Assignment:
Where the word "glazed" occurs in a line of the data, return the whole line.

Before-and-after object listings:
■ ■ ■ ■

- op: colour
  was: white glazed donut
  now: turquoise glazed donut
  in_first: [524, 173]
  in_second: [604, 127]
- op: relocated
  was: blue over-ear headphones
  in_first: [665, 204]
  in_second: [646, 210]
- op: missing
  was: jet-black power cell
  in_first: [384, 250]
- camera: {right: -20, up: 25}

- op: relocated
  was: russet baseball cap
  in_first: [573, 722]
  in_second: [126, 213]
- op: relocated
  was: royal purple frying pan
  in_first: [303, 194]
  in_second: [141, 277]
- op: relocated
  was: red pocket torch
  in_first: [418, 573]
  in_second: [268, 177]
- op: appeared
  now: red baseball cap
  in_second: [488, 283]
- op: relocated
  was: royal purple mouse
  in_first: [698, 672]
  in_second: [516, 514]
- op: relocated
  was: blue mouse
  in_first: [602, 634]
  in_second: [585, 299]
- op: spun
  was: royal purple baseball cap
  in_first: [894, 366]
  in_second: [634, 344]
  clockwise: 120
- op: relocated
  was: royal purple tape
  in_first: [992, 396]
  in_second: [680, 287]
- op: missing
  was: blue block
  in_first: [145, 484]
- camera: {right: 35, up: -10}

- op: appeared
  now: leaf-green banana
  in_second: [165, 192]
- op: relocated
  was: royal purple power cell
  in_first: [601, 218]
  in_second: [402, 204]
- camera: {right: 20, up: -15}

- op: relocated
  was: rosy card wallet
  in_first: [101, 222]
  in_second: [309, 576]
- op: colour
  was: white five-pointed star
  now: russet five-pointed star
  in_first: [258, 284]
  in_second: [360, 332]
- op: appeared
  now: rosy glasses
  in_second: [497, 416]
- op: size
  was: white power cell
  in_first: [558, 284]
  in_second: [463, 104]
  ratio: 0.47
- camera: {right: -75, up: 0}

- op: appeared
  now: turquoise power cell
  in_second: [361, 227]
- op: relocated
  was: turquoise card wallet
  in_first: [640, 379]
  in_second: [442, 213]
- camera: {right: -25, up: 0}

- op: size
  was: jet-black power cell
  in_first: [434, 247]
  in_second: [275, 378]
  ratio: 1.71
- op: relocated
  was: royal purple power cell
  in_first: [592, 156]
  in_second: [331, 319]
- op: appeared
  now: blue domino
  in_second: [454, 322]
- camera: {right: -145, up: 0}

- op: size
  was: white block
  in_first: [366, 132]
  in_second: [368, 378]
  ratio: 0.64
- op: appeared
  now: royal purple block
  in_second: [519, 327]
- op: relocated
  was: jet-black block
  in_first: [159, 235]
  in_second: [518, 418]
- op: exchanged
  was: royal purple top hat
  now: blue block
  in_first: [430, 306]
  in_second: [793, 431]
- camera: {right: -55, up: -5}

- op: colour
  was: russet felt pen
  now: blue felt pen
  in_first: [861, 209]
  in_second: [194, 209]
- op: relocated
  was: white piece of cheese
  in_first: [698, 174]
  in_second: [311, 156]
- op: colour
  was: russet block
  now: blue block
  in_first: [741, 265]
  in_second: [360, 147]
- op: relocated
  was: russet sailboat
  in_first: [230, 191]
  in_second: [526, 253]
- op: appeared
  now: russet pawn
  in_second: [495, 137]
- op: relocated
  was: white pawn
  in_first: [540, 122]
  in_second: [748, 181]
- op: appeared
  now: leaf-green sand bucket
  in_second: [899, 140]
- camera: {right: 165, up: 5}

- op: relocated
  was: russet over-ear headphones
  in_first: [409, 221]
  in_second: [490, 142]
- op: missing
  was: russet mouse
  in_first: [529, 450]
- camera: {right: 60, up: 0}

■ ■ ■ ■

Answer section:
  was: white glazed donut
  now: turquoise glazed donut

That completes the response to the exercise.